- _Dataset content_:
========================================================================

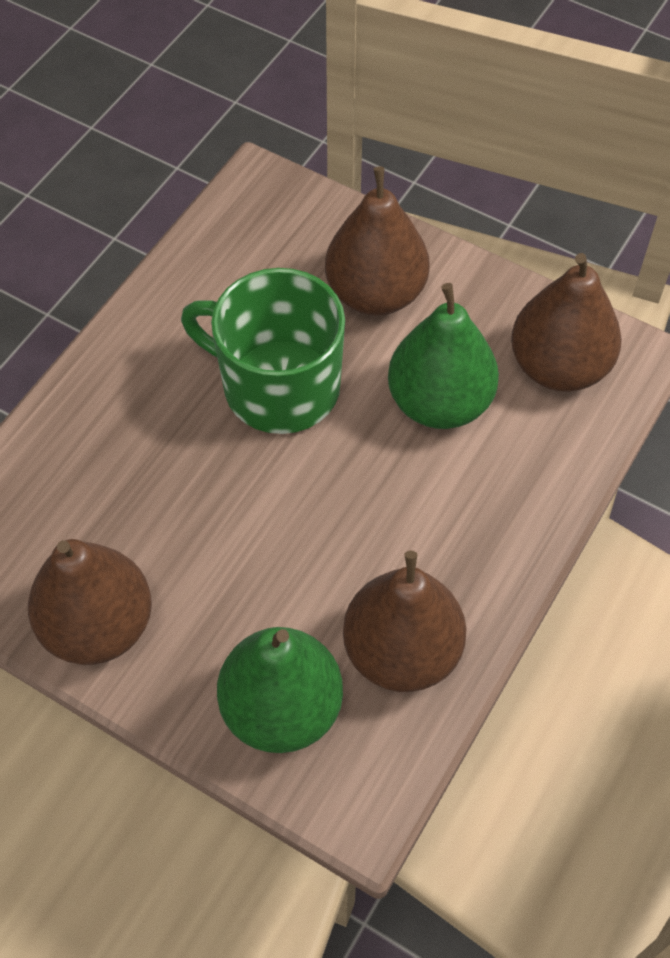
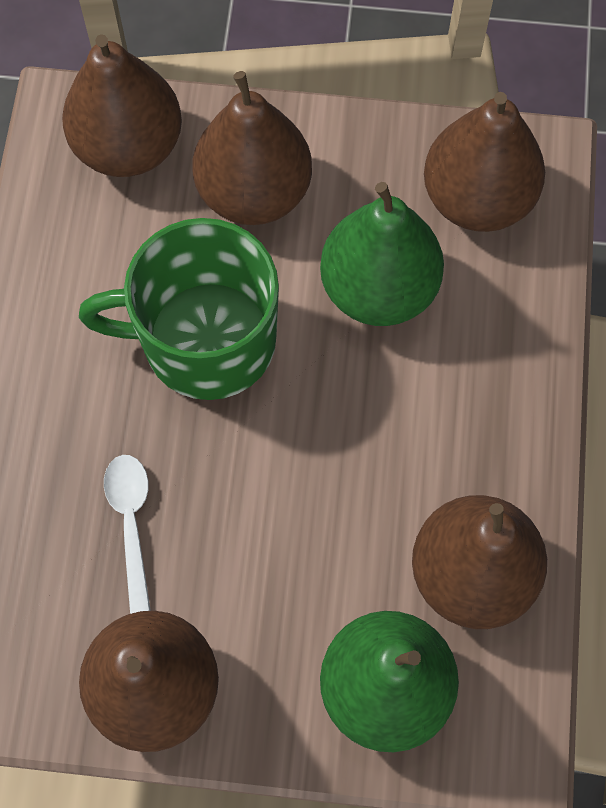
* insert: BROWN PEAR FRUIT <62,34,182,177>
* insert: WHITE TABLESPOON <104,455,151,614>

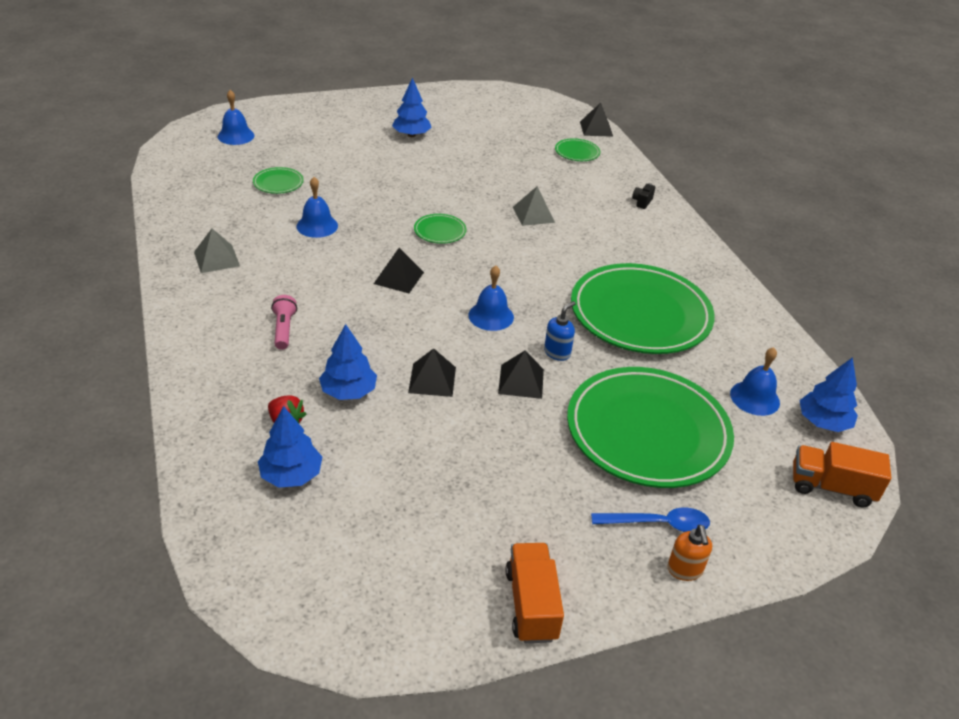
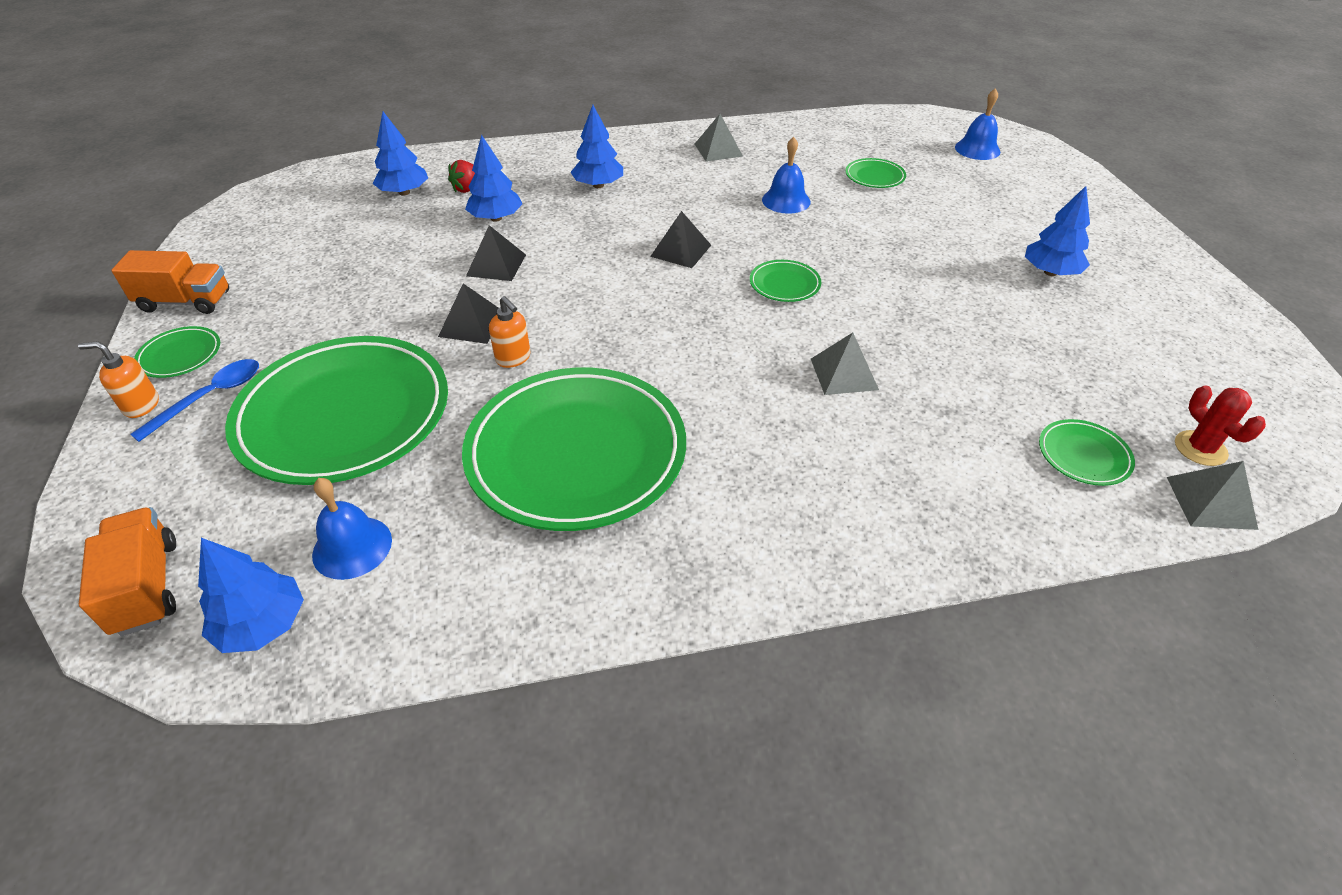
* delete: BLUE BELL <468,265,514,331>
* delete: EBONY COMPACT CAMERA <632,183,655,209>
* insert: GREEN PLATE <134,326,220,378>
* insert: CRIMSON CACTUS <1175,385,1266,466>
* replace: ROSY FLASHLIGHT <271,295,297,350> to BLUE FIR TREE <571,105,623,188>
* recolor: BLUE PUMP BOTTLE <544,301,576,361> to ORANGE PUMP BOTTLE <489,296,531,368>
* recolor: EBONY PYRAMID <580,103,613,137> to ASH-GREY PYRAMID <1167,461,1258,530>
* rotate: BLUE TABLESPOON <591,507,710,532> = <130,359,259,442> 150 degrees counterclockwise
* rotate: ORANGE TRUCK <793,442,891,508> = <79,507,176,636> 45 degrees counterclockwise

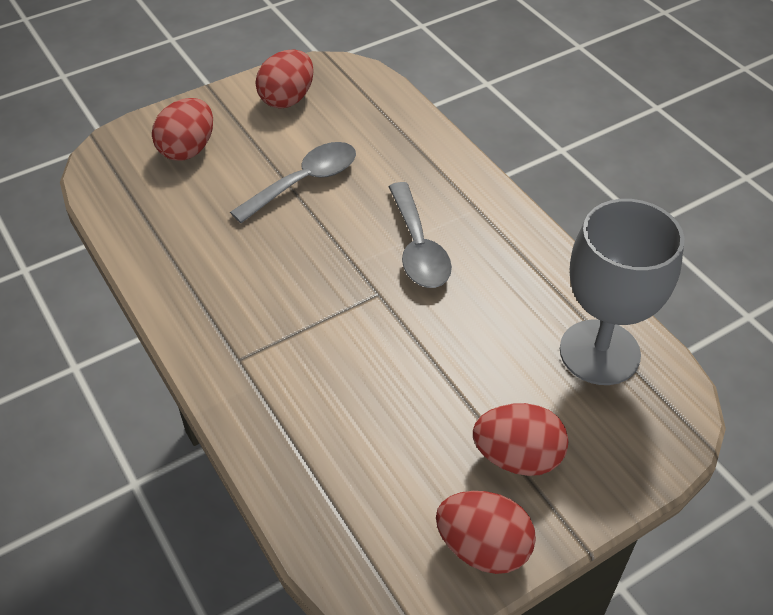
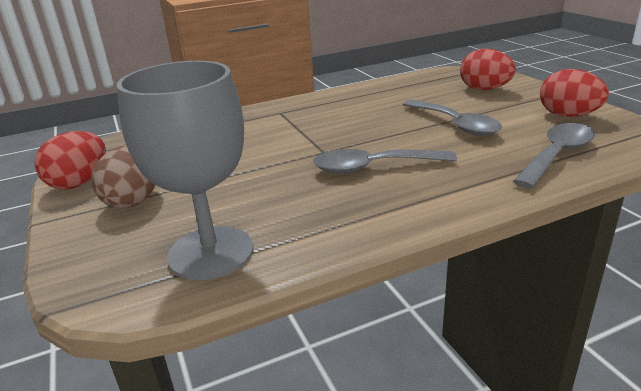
* insert: ASH-GREY TABLESPOON <513,123,595,188>
* recolor: CRIMSON TOY EGG <473,403,568,476> to BROWN TOY EGG <91,145,156,208>

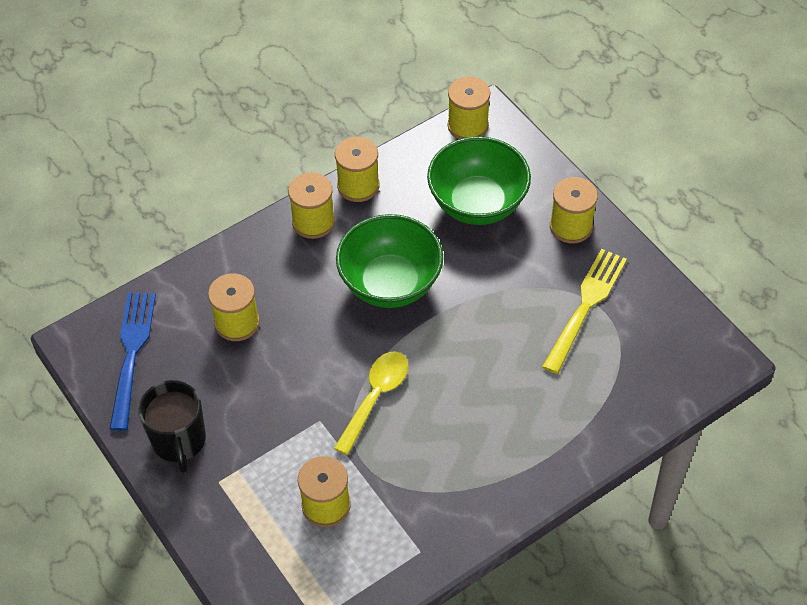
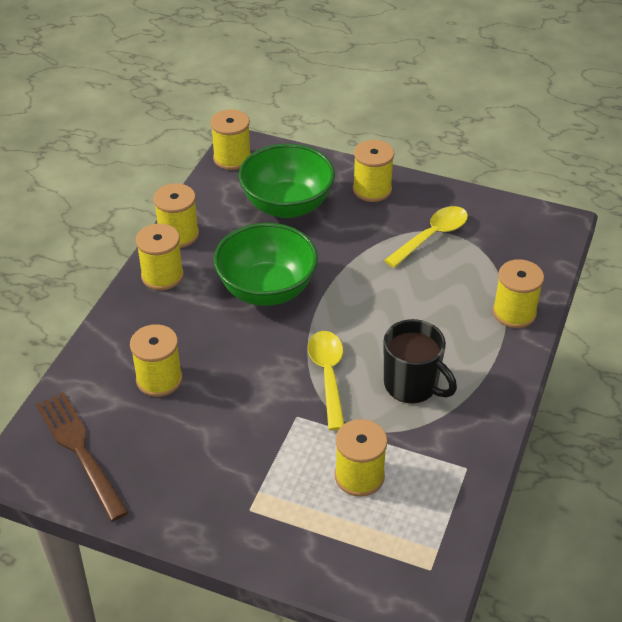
* insert: GOLDEN SPOOL <493,259,544,328>
* move: EBONY MUG <138,380,206,473> to <384,319,457,404>
* replace: GOLDEN FORK <542,249,627,374> to GOLDEN TABLESPOON <384,206,468,268>
* recolor: BLUE FORK <110,293,156,431> to BROWN FORK <36,392,129,521>

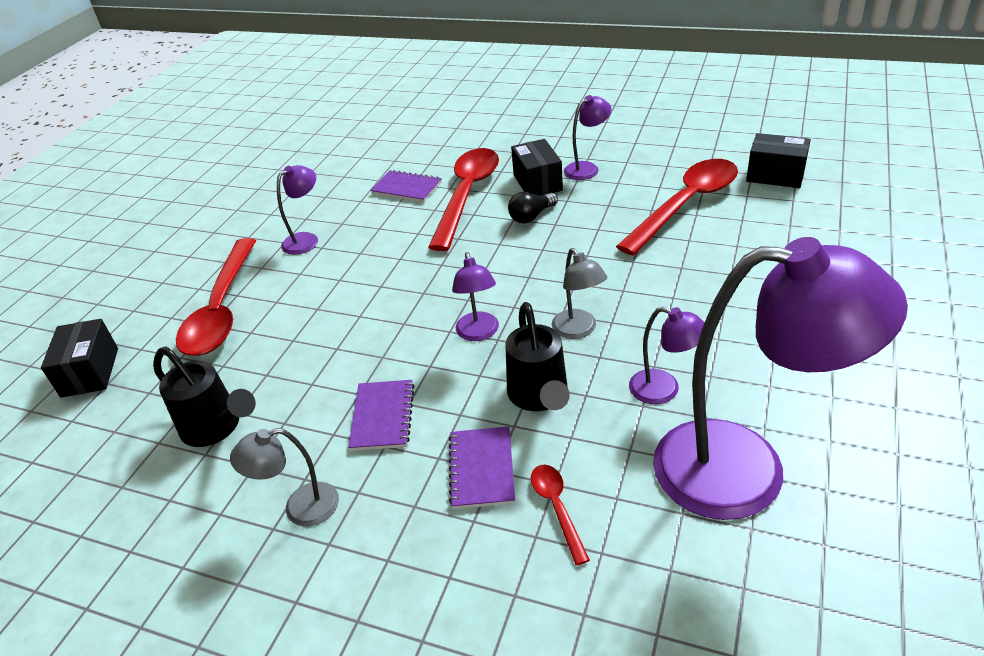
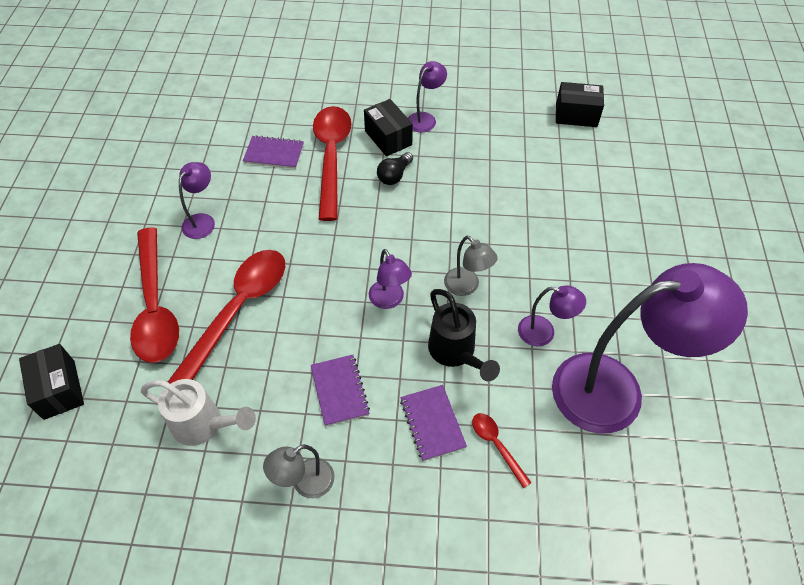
* move: CRIMSON TABLESPOON <616,159,738,255> to <168,250,285,384>
* recolor: EBONY WATERING POT <153,347,256,447> to WHITE WATERING POT <141,379,256,446>

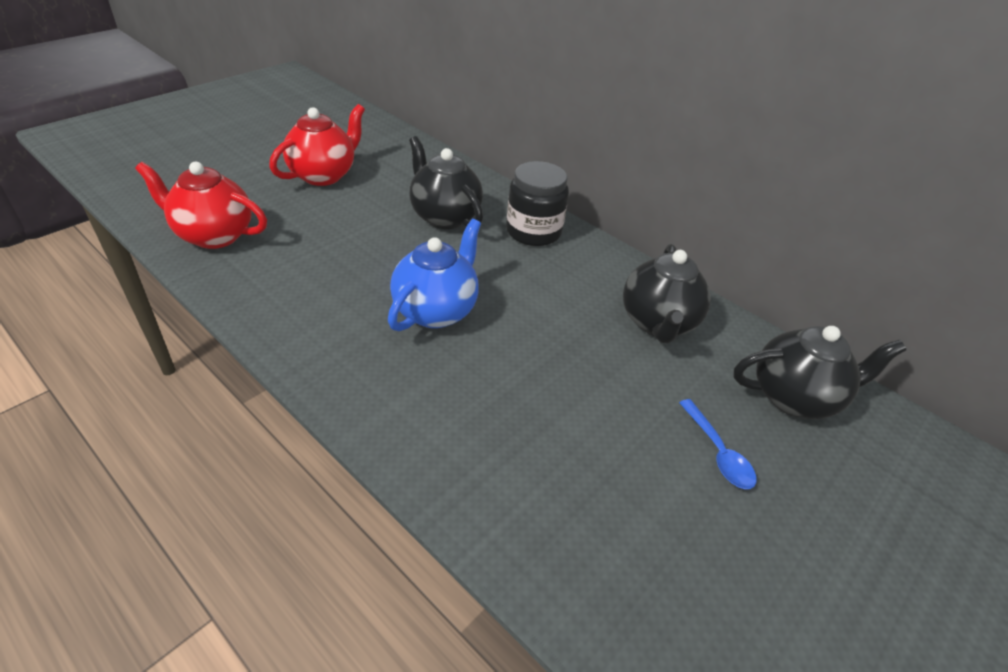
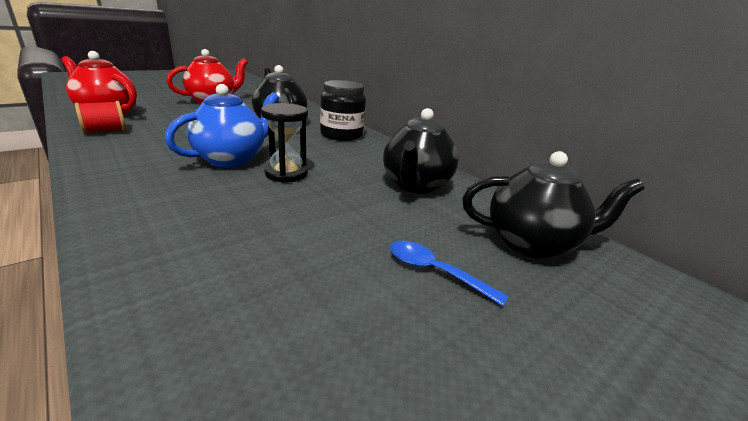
* insert: CRIMSON SPOOL <75,101,126,134>
* insert: EBONY SANDGLASS <261,103,308,183>
* rotate: BLUE TABLESPOON <679,399,756,489> = <390,241,508,306> 135 degrees clockwise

========================================================================

- _Your task_: In the records above, locate the line with "<138,380,206,473> to <384,319,457,404>"; output it and each line after it through the last one, exactly, omitting pictures.

- _Written answer_:
* move: EBONY MUG <138,380,206,473> to <384,319,457,404>
* replace: GOLDEN FORK <542,249,627,374> to GOLDEN TABLESPOON <384,206,468,268>
* recolor: BLUE FORK <110,293,156,431> to BROWN FORK <36,392,129,521>

* move: CRIMSON TABLESPOON <616,159,738,255> to <168,250,285,384>
* recolor: EBONY WATERING POT <153,347,256,447> to WHITE WATERING POT <141,379,256,446>

* insert: CRIMSON SPOOL <75,101,126,134>
* insert: EBONY SANDGLASS <261,103,308,183>
* rotate: BLUE TABLESPOON <679,399,756,489> = <390,241,508,306> 135 degrees clockwise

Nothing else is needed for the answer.